Top of Provided data
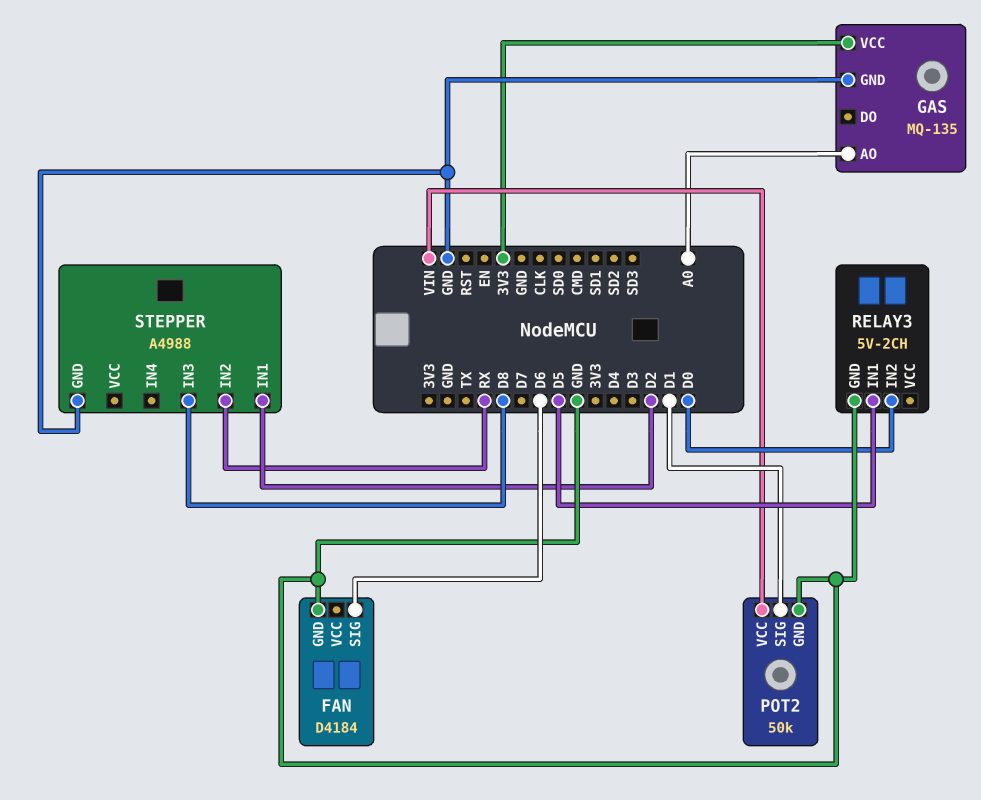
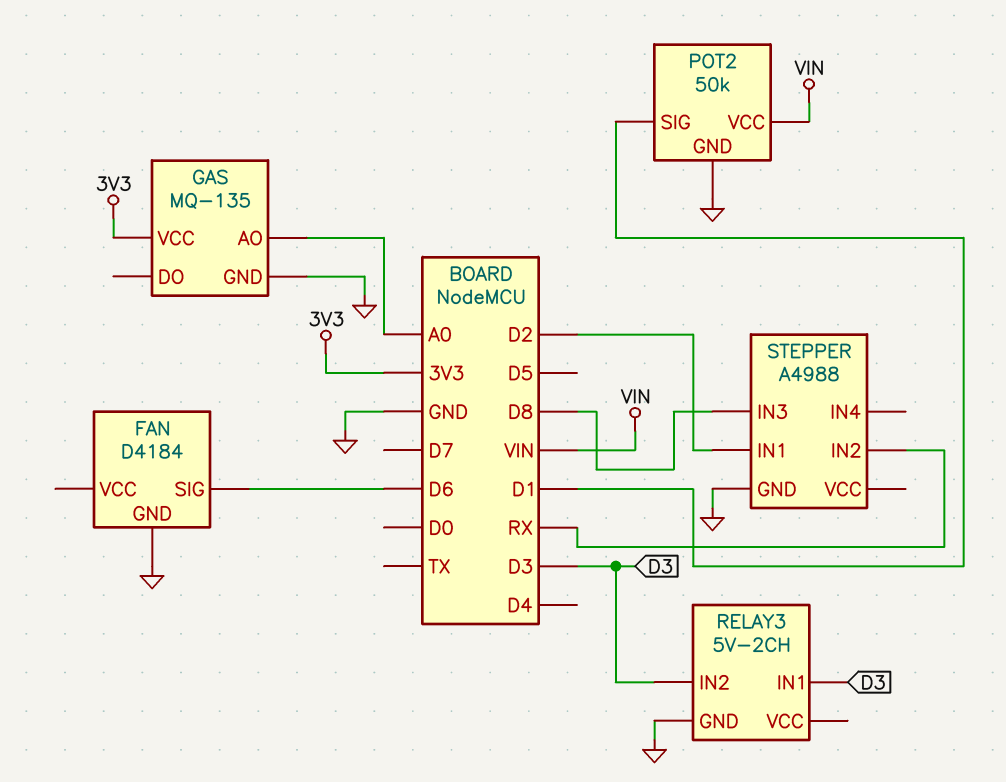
RELAY3 pin IN1: D5 -> D3
RELAY3 pin IN2: D0 -> D3

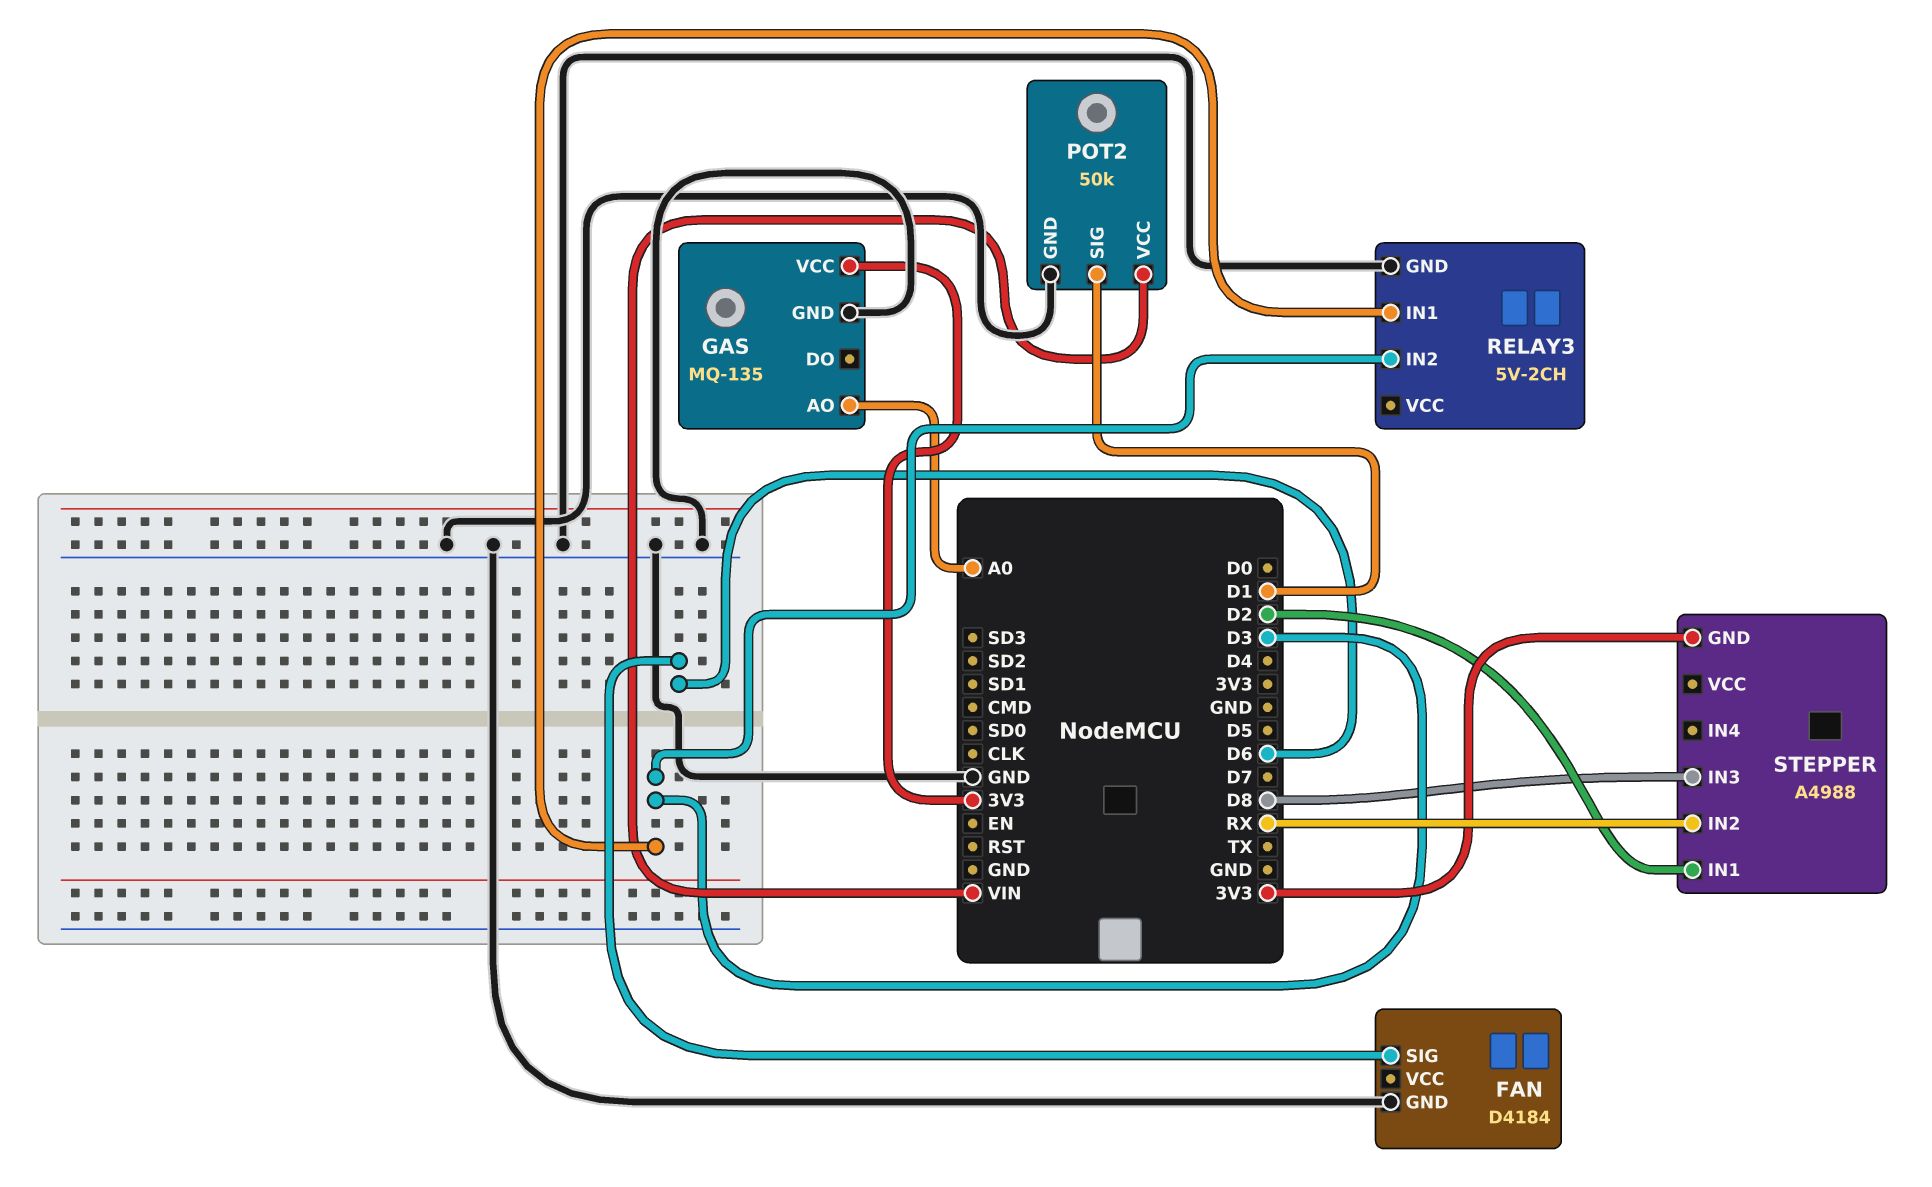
STEPPER pin GND: GND -> 3V3

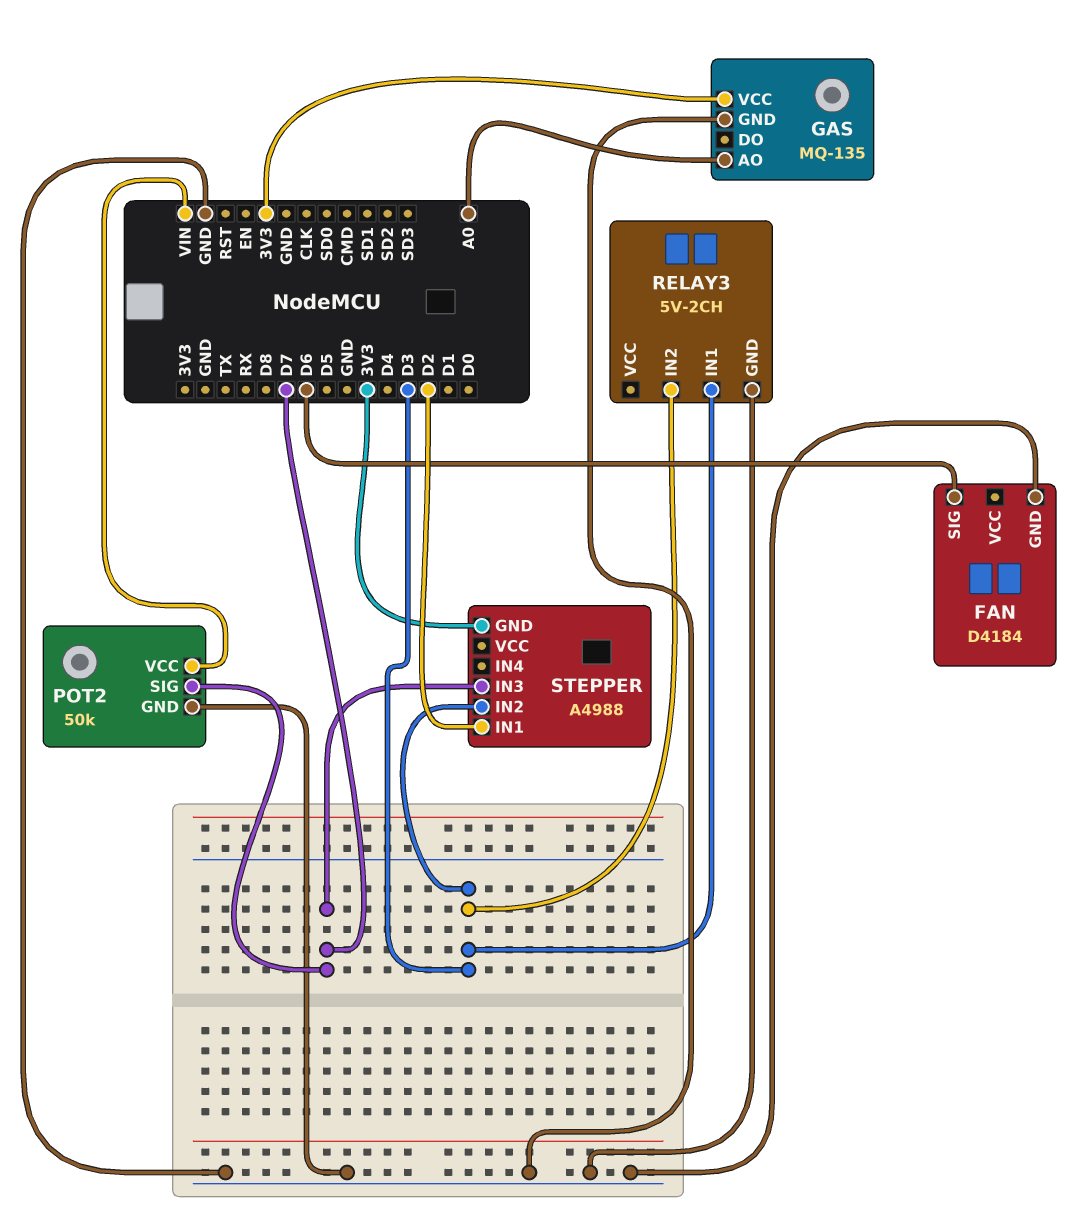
POT2 pin SIG: D1 -> D7
STEPPER pin IN2: RX -> D3
STEPPER pin IN3: D8 -> D7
Bottom of Provided data
A faithful, word-for-word copy of the records above, pictures left out, is the answer.

RELAY3 pin IN1: D5 -> D3
RELAY3 pin IN2: D0 -> D3

STEPPER pin GND: GND -> 3V3

POT2 pin SIG: D1 -> D7
STEPPER pin IN2: RX -> D3
STEPPER pin IN3: D8 -> D7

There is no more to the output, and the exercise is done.